→ REQUIRED ACTION
From the data below, retype exactly the lines starting with the one that contains "(269, 250) = (463, 246): black" and ending with the one that contains "(742, 172) = (1148, 264): grey", both included.

→ MATERIAL SUPPLIED
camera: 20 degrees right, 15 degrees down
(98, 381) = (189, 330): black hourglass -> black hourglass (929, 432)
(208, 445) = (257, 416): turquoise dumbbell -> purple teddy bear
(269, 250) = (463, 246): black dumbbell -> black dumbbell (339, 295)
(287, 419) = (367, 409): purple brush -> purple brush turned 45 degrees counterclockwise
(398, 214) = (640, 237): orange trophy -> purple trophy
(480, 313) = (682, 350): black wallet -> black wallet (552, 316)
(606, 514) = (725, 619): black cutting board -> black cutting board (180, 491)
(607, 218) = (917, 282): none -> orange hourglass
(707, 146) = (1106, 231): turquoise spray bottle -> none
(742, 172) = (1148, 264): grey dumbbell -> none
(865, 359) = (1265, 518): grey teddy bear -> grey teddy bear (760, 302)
==
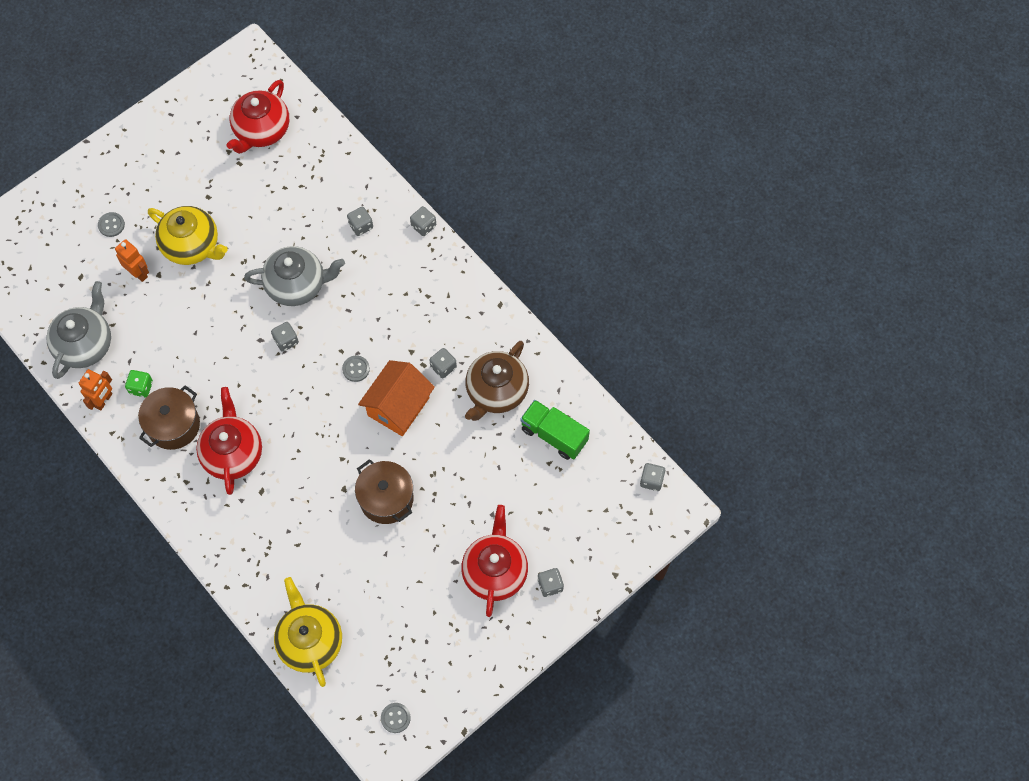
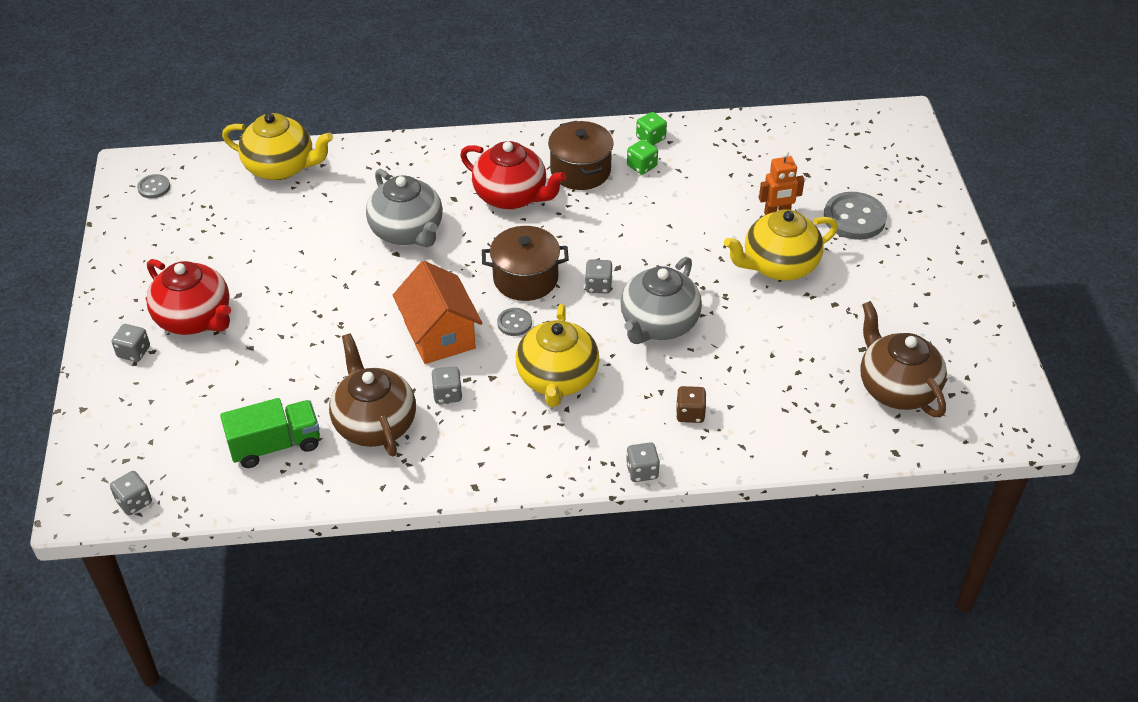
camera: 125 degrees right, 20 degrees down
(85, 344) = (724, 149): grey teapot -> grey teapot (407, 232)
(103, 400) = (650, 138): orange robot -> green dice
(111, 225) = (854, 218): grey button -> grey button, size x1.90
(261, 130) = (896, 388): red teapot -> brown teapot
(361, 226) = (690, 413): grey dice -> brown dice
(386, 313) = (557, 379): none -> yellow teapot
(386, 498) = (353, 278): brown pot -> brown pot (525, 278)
--
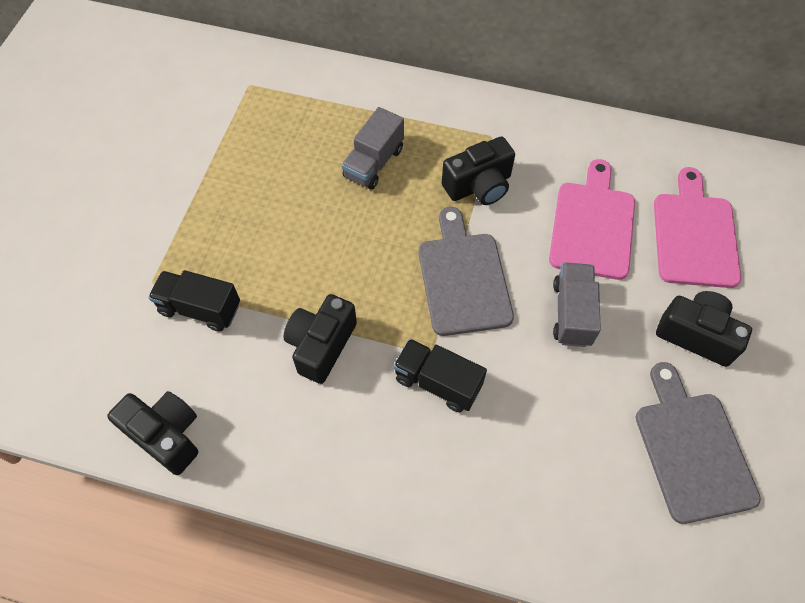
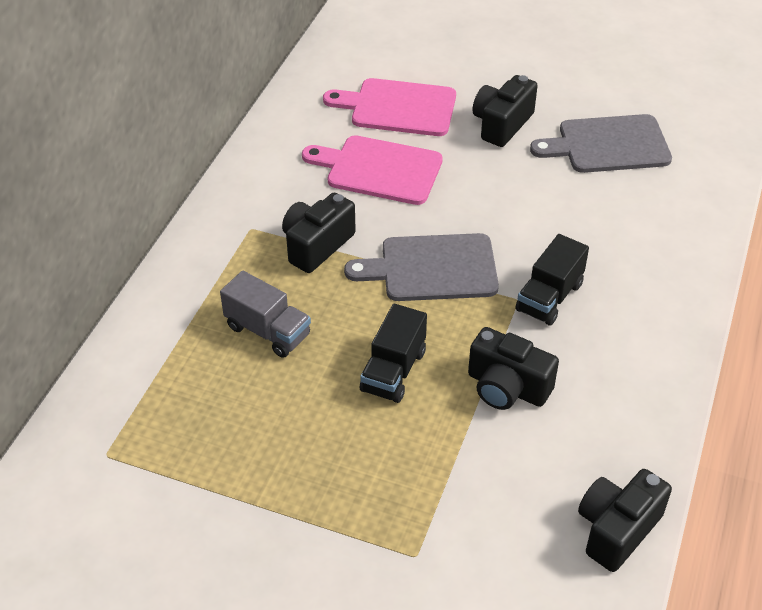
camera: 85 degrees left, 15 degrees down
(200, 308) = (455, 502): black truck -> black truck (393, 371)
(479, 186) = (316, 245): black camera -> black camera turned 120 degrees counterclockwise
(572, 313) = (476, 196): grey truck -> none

→ FINAL ANSWER
(269, 250) = (463, 246): black dumbbell -> black dumbbell (339, 295)
(287, 419) = (367, 409): purple brush -> purple brush turned 45 degrees counterclockwise
(398, 214) = (640, 237): orange trophy -> purple trophy
(480, 313) = (682, 350): black wallet -> black wallet (552, 316)
(606, 514) = (725, 619): black cutting board -> black cutting board (180, 491)
(607, 218) = (917, 282): none -> orange hourglass
(707, 146) = (1106, 231): turquoise spray bottle -> none
(742, 172) = (1148, 264): grey dumbbell -> none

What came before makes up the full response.